## What you will do
Output all the records word for word. Drop the pictures.

## Extracted records
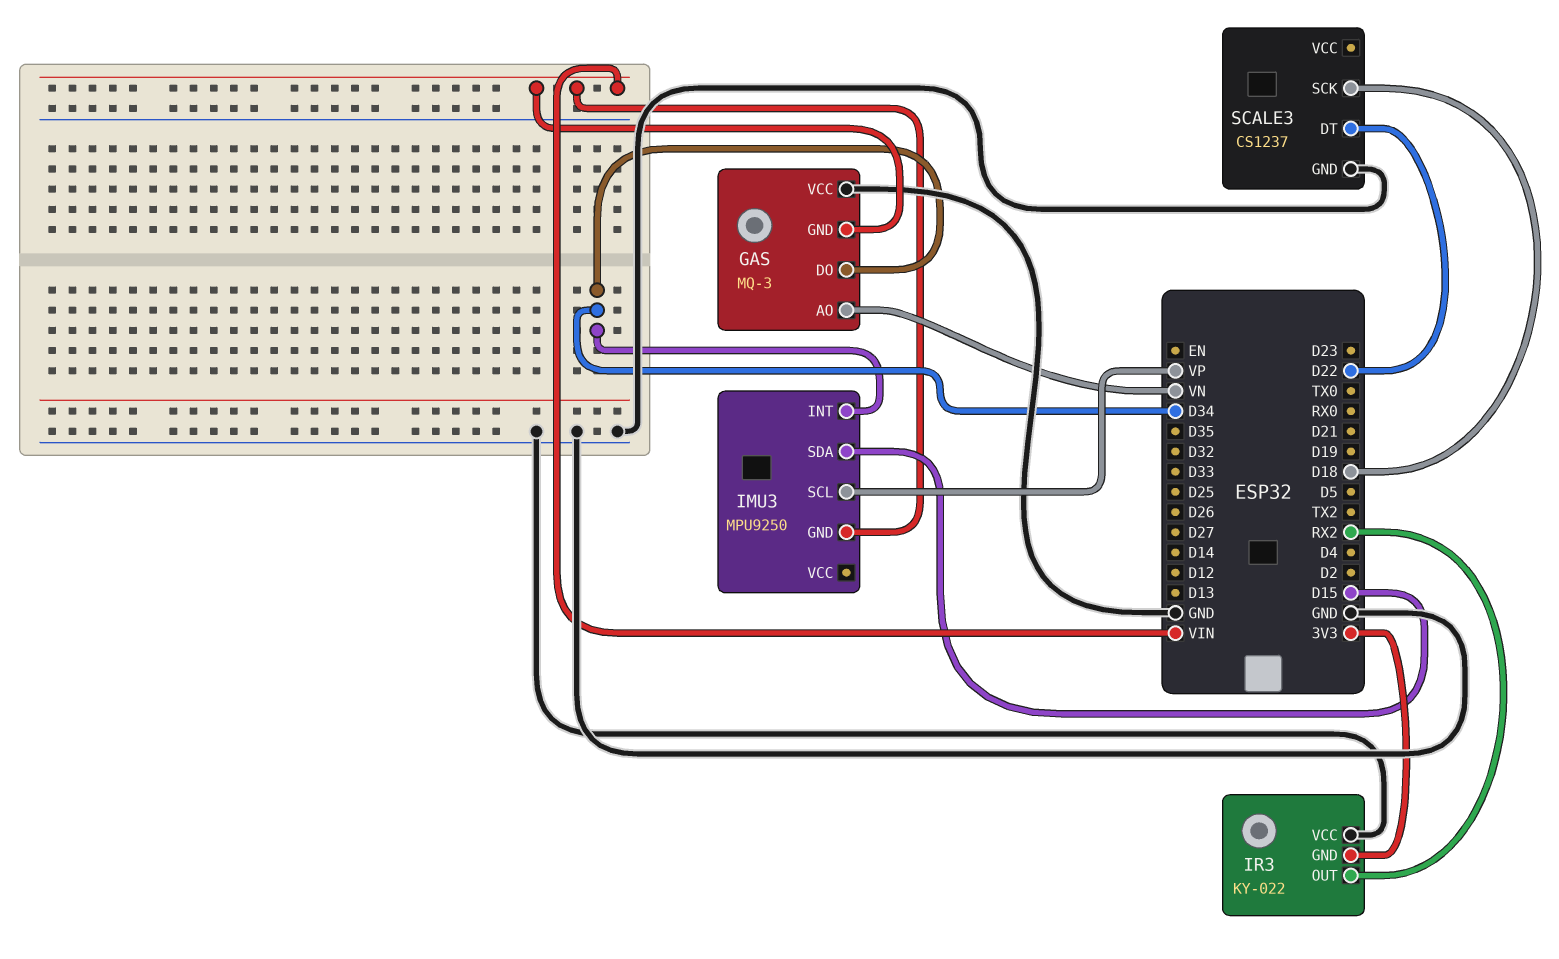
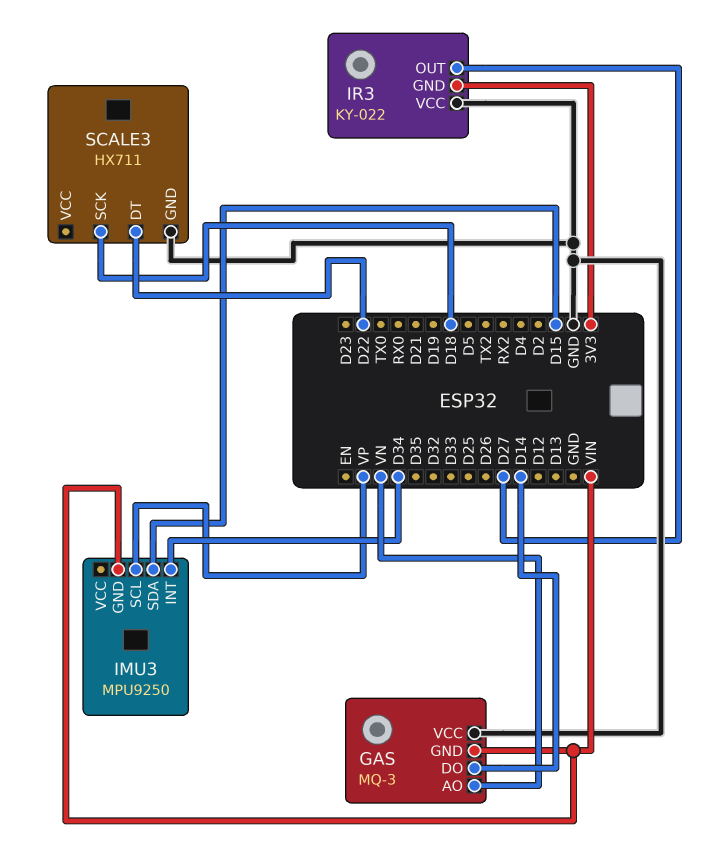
GAS pin DO: D34 -> D14
IR3 pin OUT: RX2 -> D27
SCALE3: CS1237 -> HX711

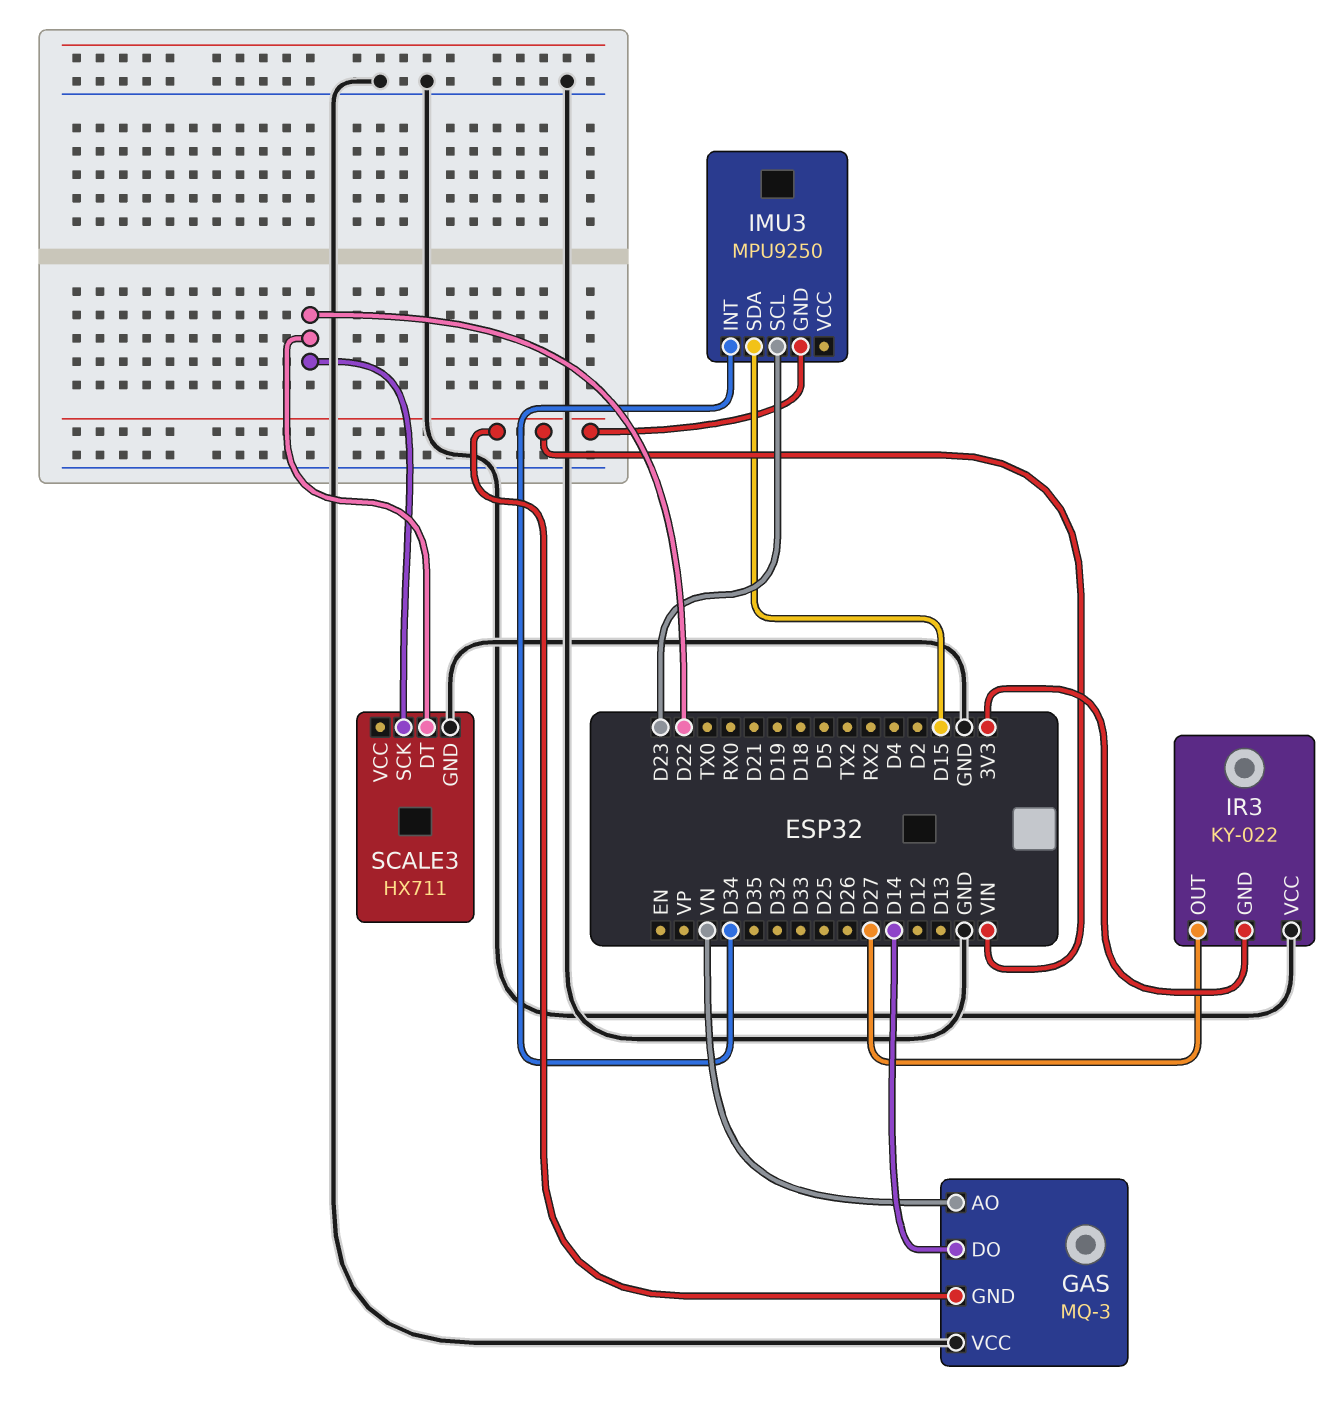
IMU3 pin SCL: VP -> D23
SCALE3 pin SCK: D18 -> D22

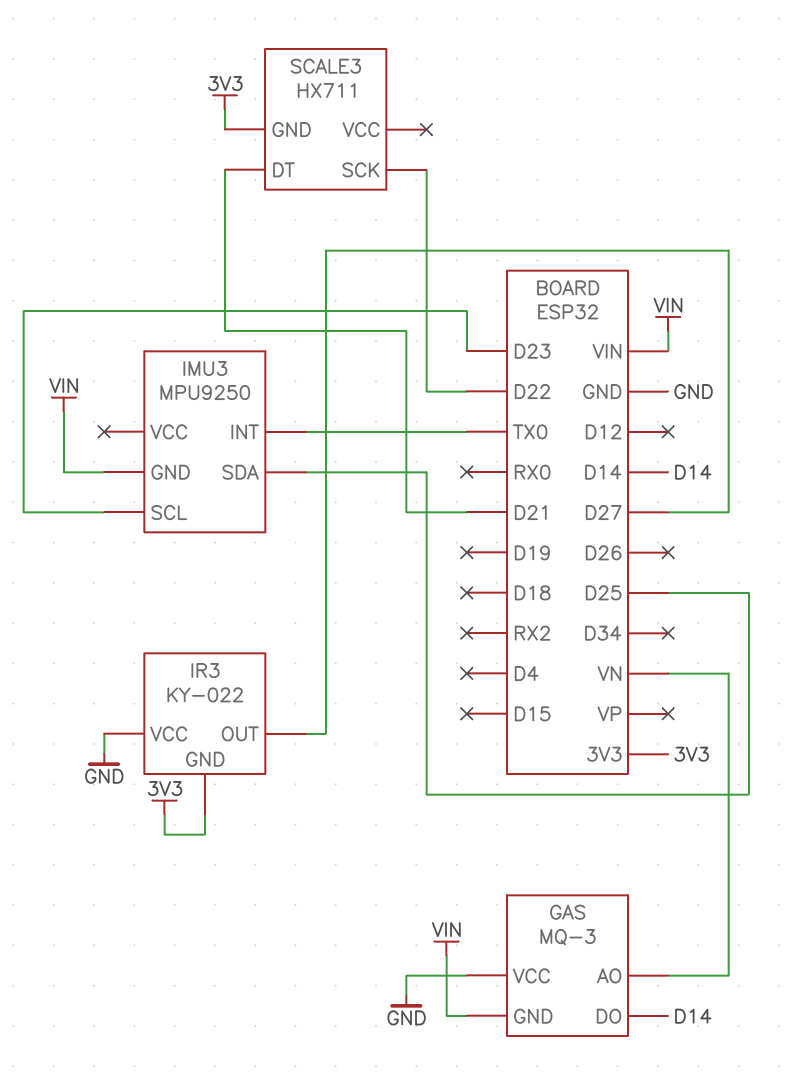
IMU3 pin INT: D34 -> TX0
IMU3 pin SDA: D15 -> D25
SCALE3 pin DT: D22 -> D21
SCALE3 pin GND: GND -> 3V3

## Answer box
GAS pin DO: D34 -> D14
IR3 pin OUT: RX2 -> D27
SCALE3: CS1237 -> HX711

IMU3 pin SCL: VP -> D23
SCALE3 pin SCK: D18 -> D22

IMU3 pin INT: D34 -> TX0
IMU3 pin SDA: D15 -> D25
SCALE3 pin DT: D22 -> D21
SCALE3 pin GND: GND -> 3V3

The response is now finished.